Description of the task
Skip the pictures. Transcribe the rest of the data below without changing a word.

Recorded information
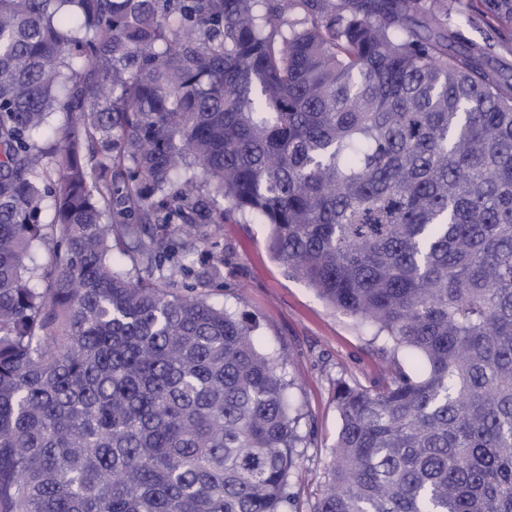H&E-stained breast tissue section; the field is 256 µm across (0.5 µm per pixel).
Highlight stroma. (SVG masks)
Returning <instances> with one entry per match:
<instances>
[{
    "instance_id": "1",
    "label": "stroma",
    "mask_w": 512,
    "mask_h": 512,
    "mask_svg": "<svg viewBox=\"0 0 512 512\" xmlns=\"http://www.w3.org/2000/svg\"><path fill=\"white\" fill-rule=\"evenodd\" d=\"M480 0H468L449 24L458 42L487 50L488 64L512 75V39L500 38L482 14ZM267 225L252 218L224 223L220 235L224 285L207 289V300L252 326L266 352L287 357L284 372L294 411L301 414L297 452L301 478L293 486L292 512H313L327 479L326 462L341 421L337 379L370 385L386 363L416 373L413 356L383 352L382 339L356 317L328 307L302 282L288 277L266 246Z\"/></svg>"
}]
</instances>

Exercise output
H&E-stained breast tissue section; the field is 256 µm across (0.5 µm per pixel).
Highlight stroma. (SVG masks)
Returning <instances> with one entry per match:
<instances>
[{
    "instance_id": "1",
    "label": "stroma",
    "mask_w": 512,
    "mask_h": 512,
    "mask_svg": "<svg viewBox=\"0 0 512 512\" xmlns=\"http://www.w3.org/2000/svg\"><path fill=\"white\" fill-rule=\"evenodd\" d=\"M480 0H468L449 24L458 42L487 50L488 64L512 75V39L500 38L482 14ZM267 225L252 218L224 223L220 235L224 285L207 289V300L252 326L266 352L287 357L284 372L294 411L301 414L297 452L301 478L293 486L292 512H313L327 479L326 462L341 421L337 379L370 385L386 363L416 373L413 356L383 352L382 339L356 317L328 307L302 282L288 277L266 246Z\"/></svg>"
}]
</instances>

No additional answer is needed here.